__EXERCISE__: Examine the data below and state how many lines contain "from", offering no other words.
┌─ DATASET EXTRACT
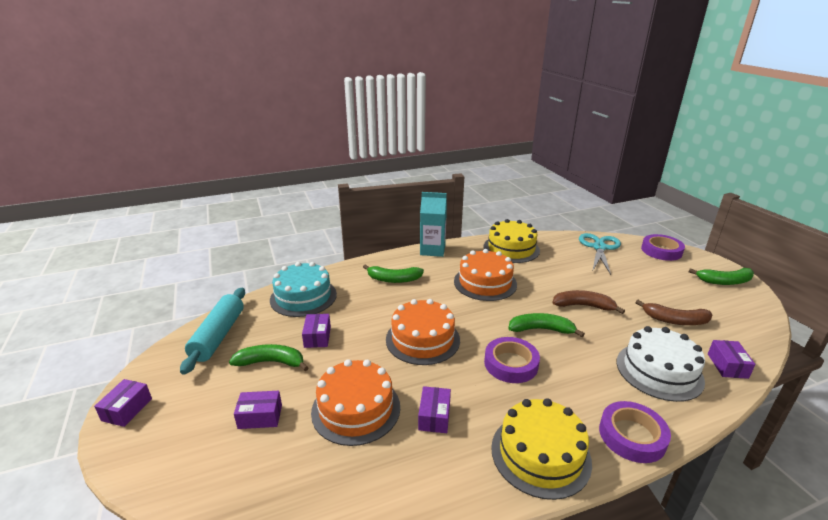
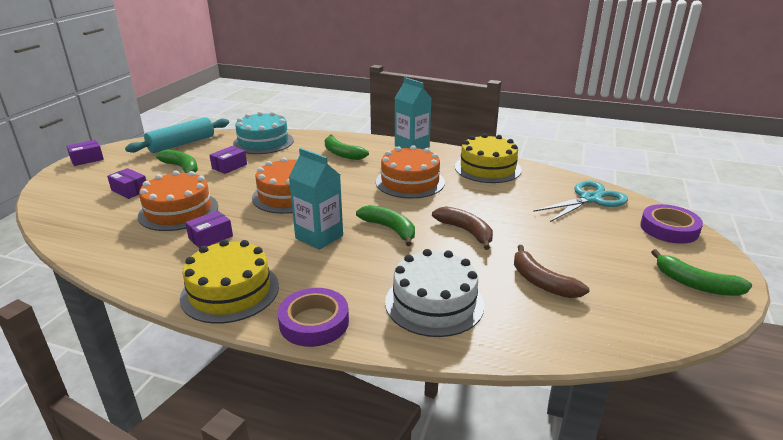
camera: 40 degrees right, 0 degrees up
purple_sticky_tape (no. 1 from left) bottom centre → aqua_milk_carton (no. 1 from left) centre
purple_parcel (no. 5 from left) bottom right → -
└─
__TASK ANSWER__: 2